### WHAT IS BEING ASKED
The task requires repeating, word for word, the lines from the one with "C3: 680pF (GND, W7) -> 680pF (GND, VA)" through the end of the material, leaving out all pictures.

### SUPPLIED MATERIAL
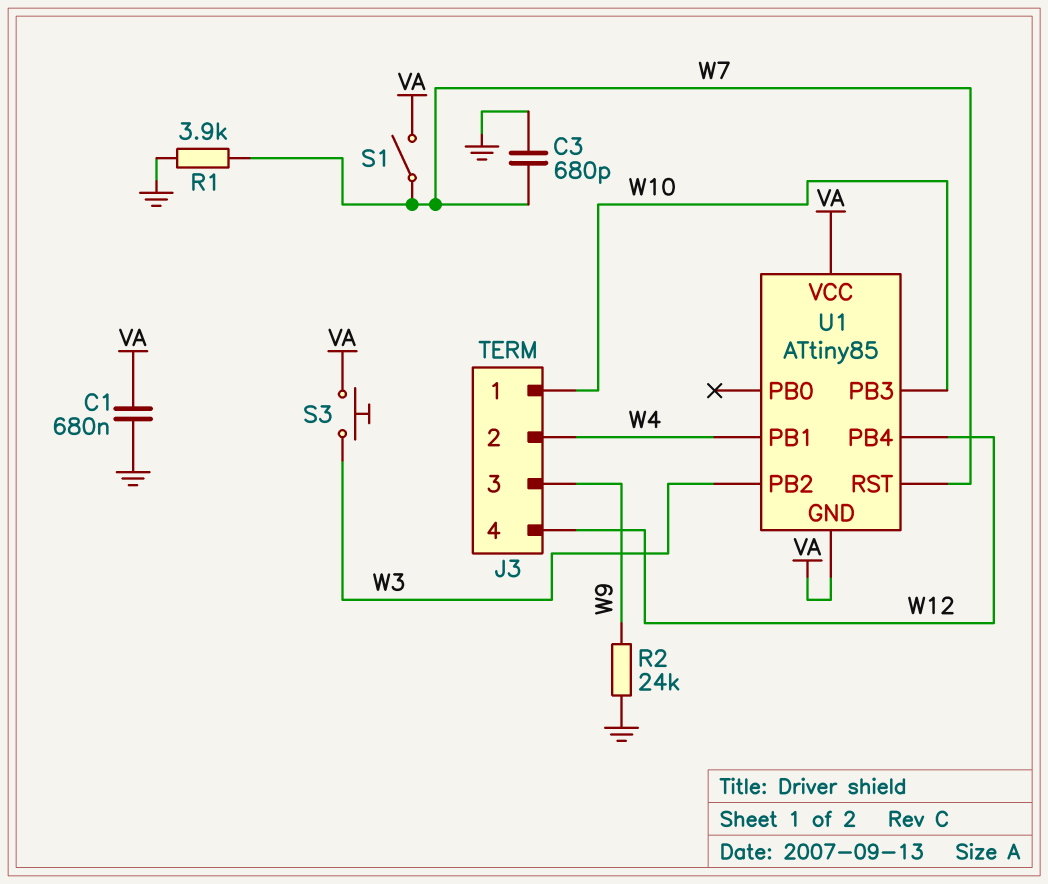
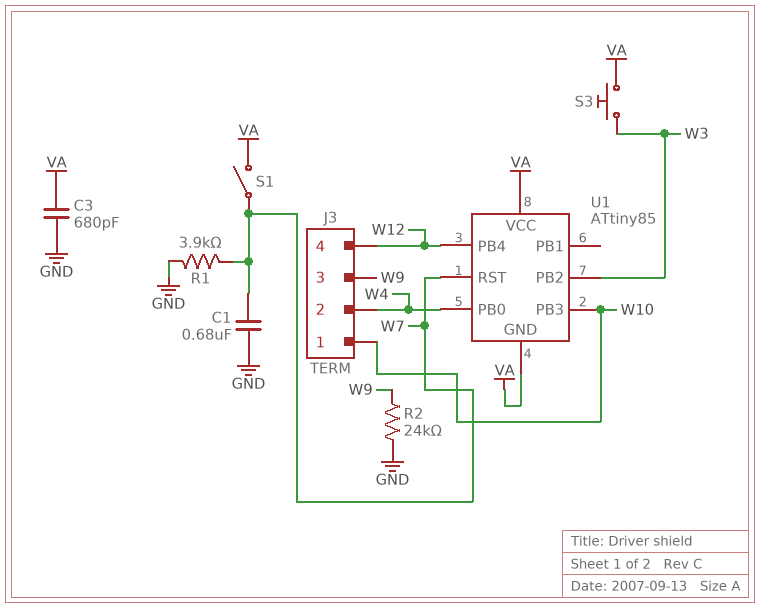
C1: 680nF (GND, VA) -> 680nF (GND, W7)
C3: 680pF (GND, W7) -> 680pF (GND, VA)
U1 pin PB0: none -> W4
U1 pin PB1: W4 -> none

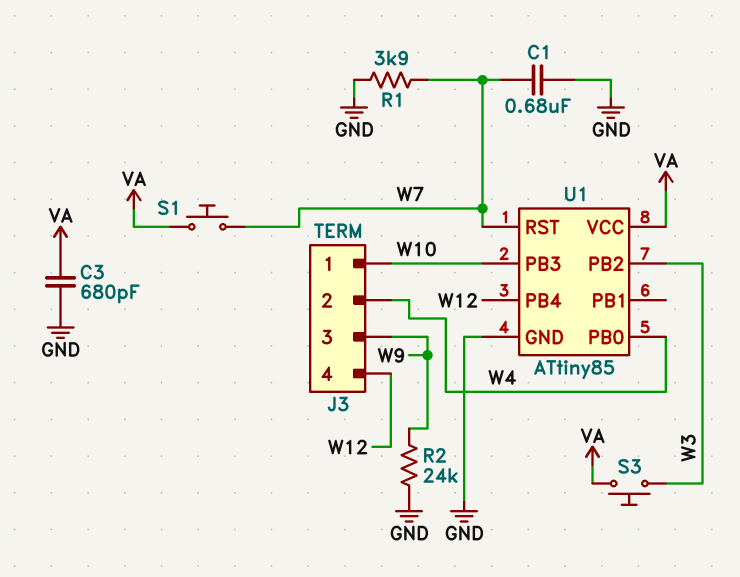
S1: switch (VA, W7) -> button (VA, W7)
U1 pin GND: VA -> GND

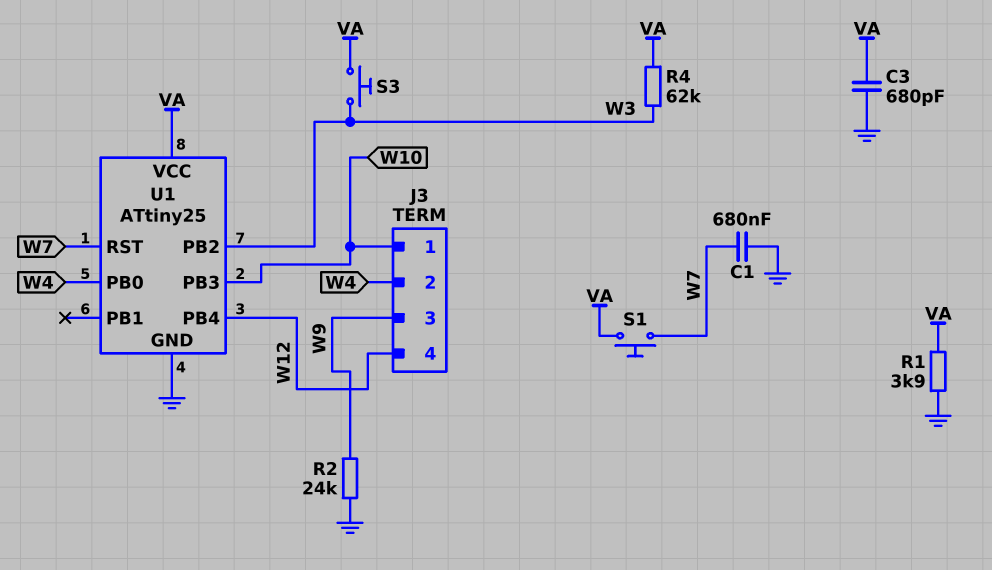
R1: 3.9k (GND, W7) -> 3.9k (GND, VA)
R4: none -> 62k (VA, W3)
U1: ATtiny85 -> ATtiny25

### SOLUTION BELOW
C3: 680pF (GND, W7) -> 680pF (GND, VA)
U1 pin PB0: none -> W4
U1 pin PB1: W4 -> none

S1: switch (VA, W7) -> button (VA, W7)
U1 pin GND: VA -> GND

R1: 3.9k (GND, W7) -> 3.9k (GND, VA)
R4: none -> 62k (VA, W3)
U1: ATtiny85 -> ATtiny25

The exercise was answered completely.